** The input follows **

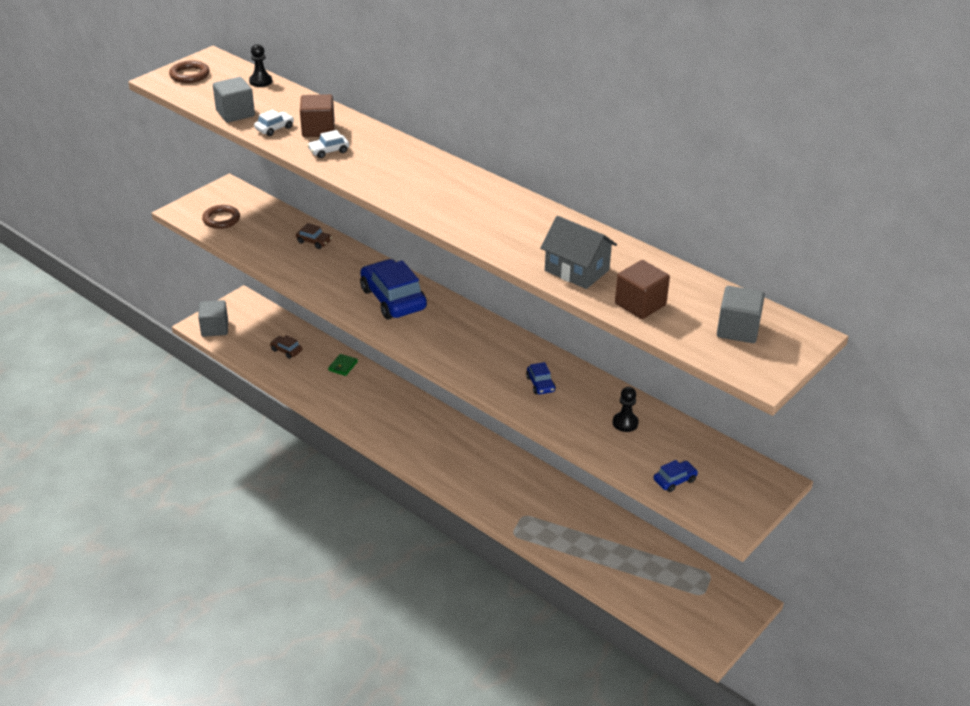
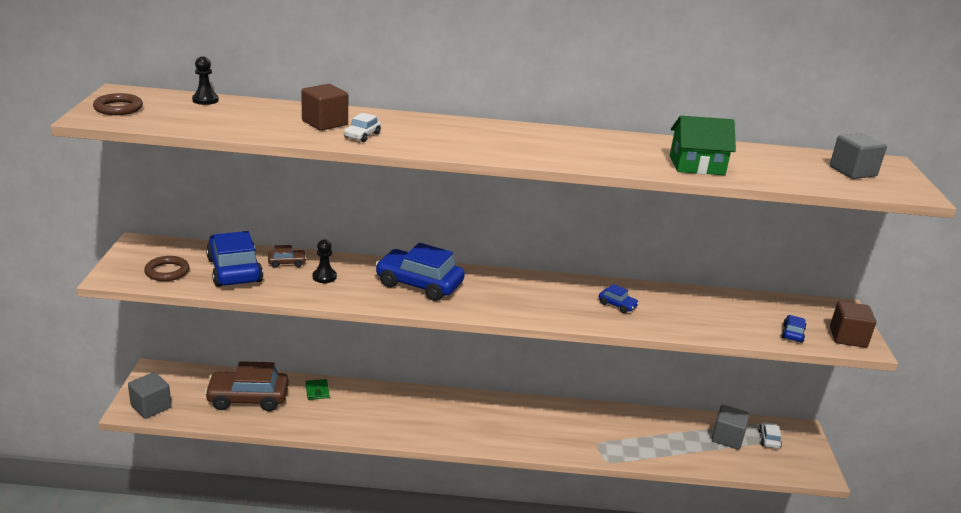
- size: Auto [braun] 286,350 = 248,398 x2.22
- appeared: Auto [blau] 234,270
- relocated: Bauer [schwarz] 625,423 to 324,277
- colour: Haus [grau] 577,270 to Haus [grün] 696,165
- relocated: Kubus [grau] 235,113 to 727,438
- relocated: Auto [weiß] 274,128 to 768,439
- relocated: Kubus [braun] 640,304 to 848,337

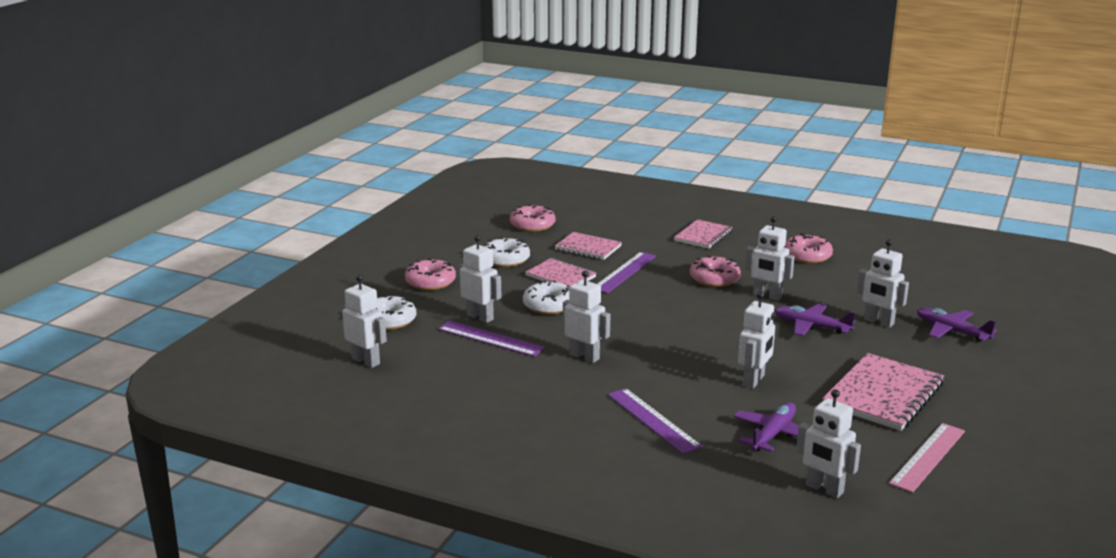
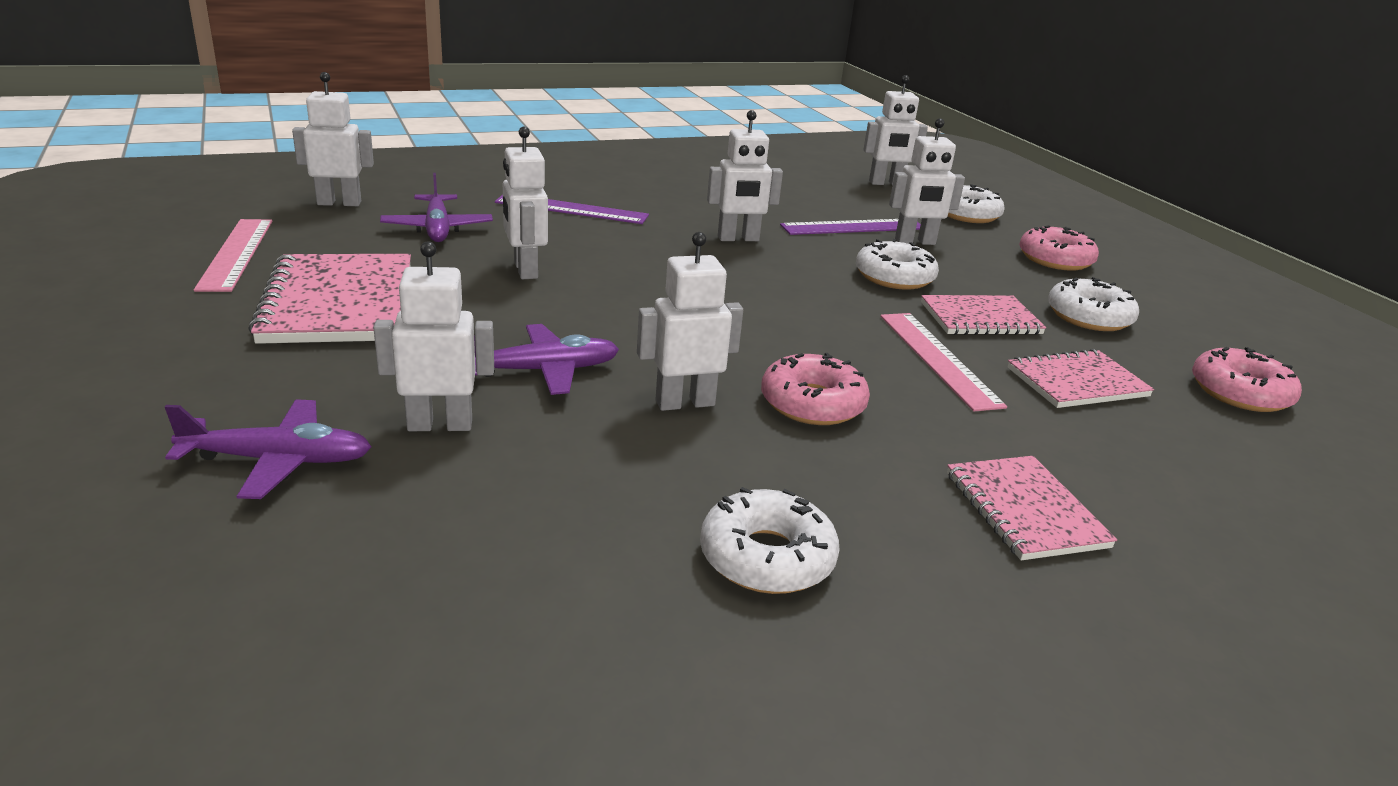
- colour: Donut [rosa] 807,256 to Donut [weiß] 767,557
- colour: Lineal [lila] 624,272 to Lineal [rosa] 938,359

** End of The input **

Required work: Could you count the lines in the material above that include the word "grau"? Give the count alone.

Answer for the task: 2